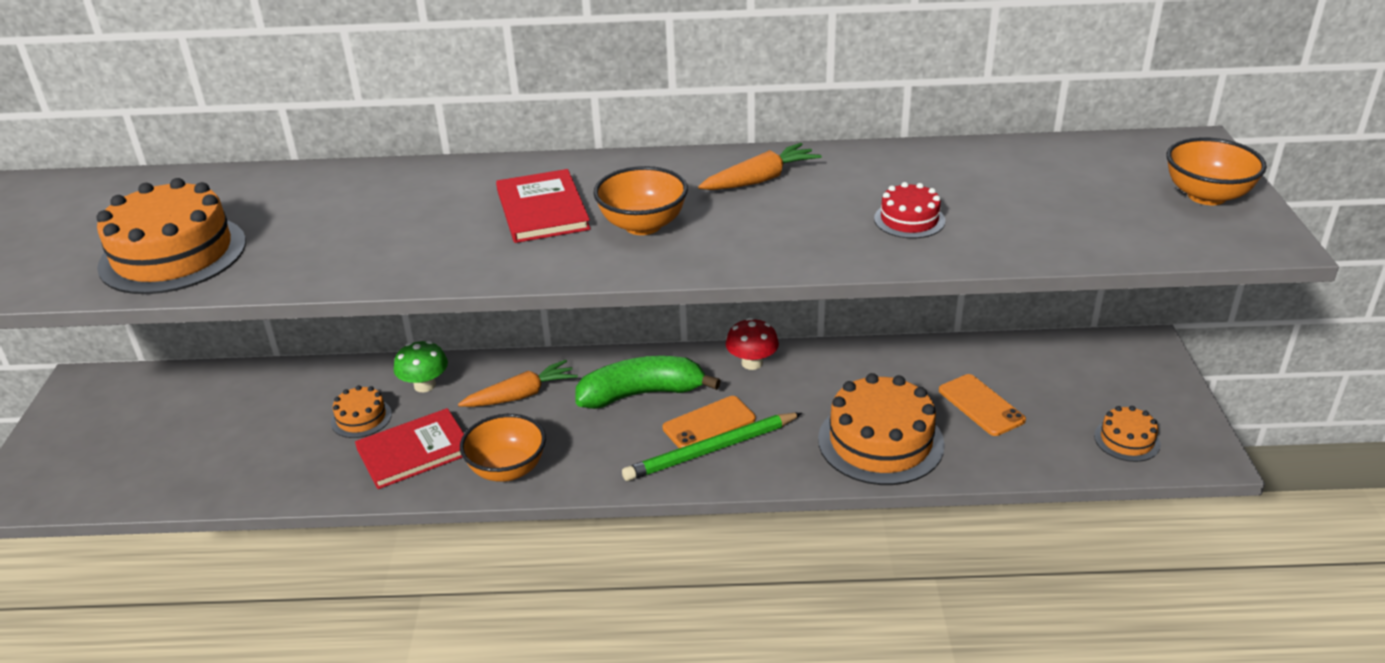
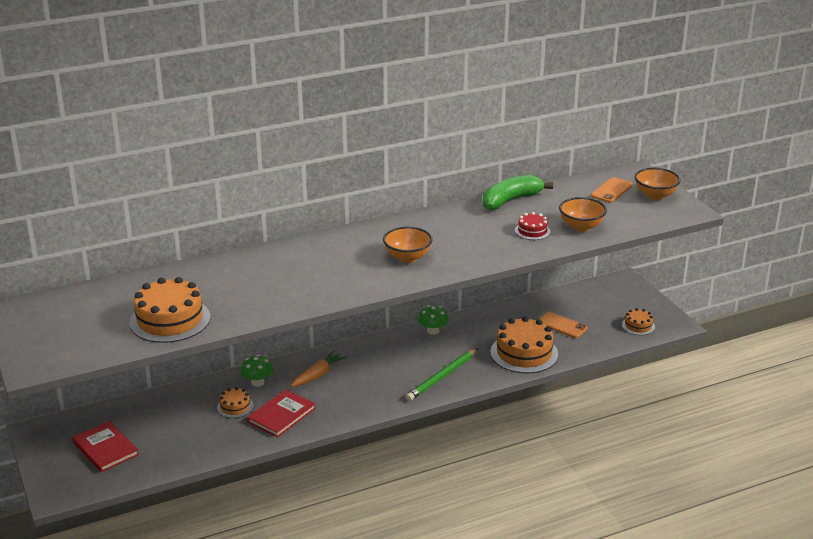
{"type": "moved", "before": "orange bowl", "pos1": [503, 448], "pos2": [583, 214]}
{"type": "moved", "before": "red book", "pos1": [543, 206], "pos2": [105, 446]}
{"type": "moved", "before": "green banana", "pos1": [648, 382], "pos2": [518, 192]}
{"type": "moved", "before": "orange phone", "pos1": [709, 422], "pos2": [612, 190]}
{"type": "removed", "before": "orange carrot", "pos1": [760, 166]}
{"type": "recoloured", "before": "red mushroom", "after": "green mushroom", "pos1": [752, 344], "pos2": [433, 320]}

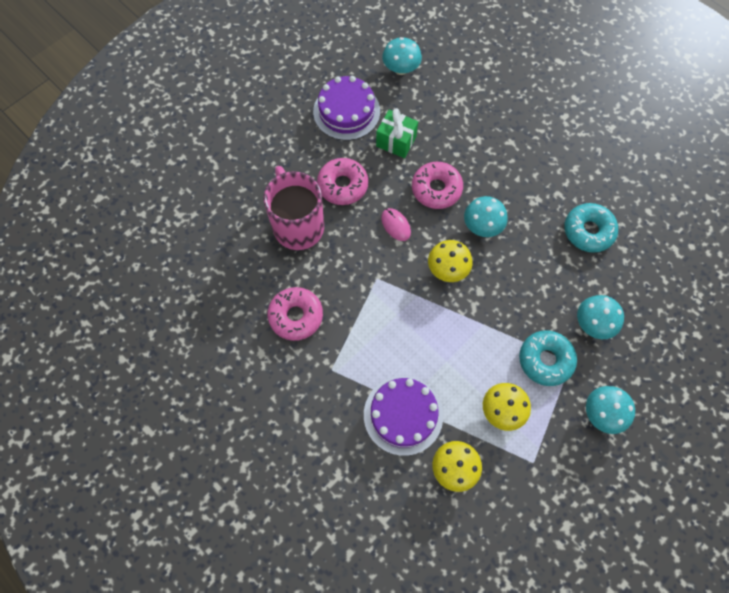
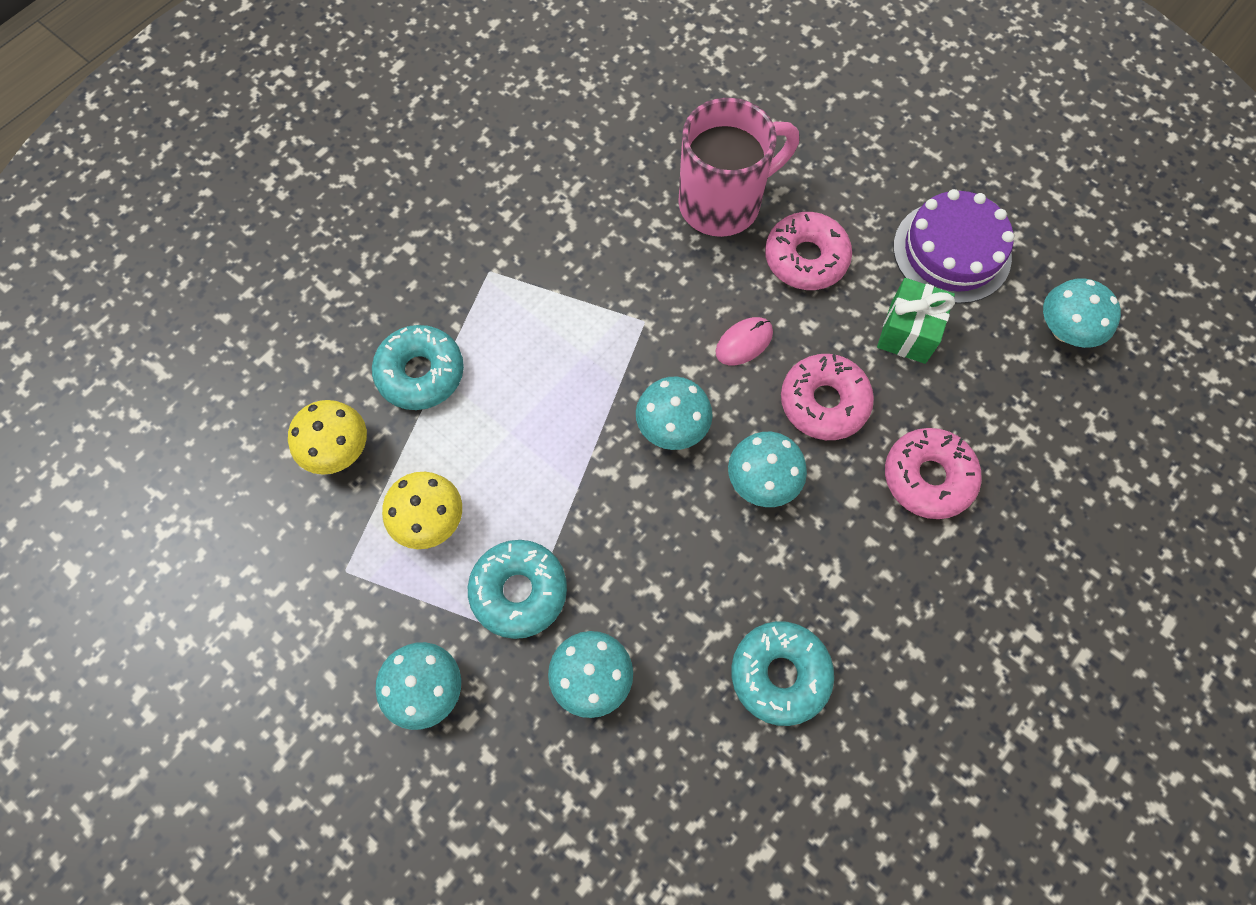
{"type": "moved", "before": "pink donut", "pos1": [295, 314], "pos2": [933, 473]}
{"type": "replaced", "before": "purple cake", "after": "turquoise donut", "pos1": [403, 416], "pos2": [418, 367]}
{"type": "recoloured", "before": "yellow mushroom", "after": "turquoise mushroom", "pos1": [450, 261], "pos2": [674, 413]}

........

## [Assigned task]
All of the data above should be transcribed verbatim, with pictures omitted.

## [Task answer]
{"type": "moved", "before": "orange bowl", "pos1": [503, 448], "pos2": [583, 214]}
{"type": "moved", "before": "red book", "pos1": [543, 206], "pos2": [105, 446]}
{"type": "moved", "before": "green banana", "pos1": [648, 382], "pos2": [518, 192]}
{"type": "moved", "before": "orange phone", "pos1": [709, 422], "pos2": [612, 190]}
{"type": "removed", "before": "orange carrot", "pos1": [760, 166]}
{"type": "recoloured", "before": "red mushroom", "after": "green mushroom", "pos1": [752, 344], "pos2": [433, 320]}

{"type": "moved", "before": "pink donut", "pos1": [295, 314], "pos2": [933, 473]}
{"type": "replaced", "before": "purple cake", "after": "turquoise donut", "pos1": [403, 416], "pos2": [418, 367]}
{"type": "recoloured", "before": "yellow mushroom", "after": "turquoise mushroom", "pos1": [450, 261], "pos2": [674, 413]}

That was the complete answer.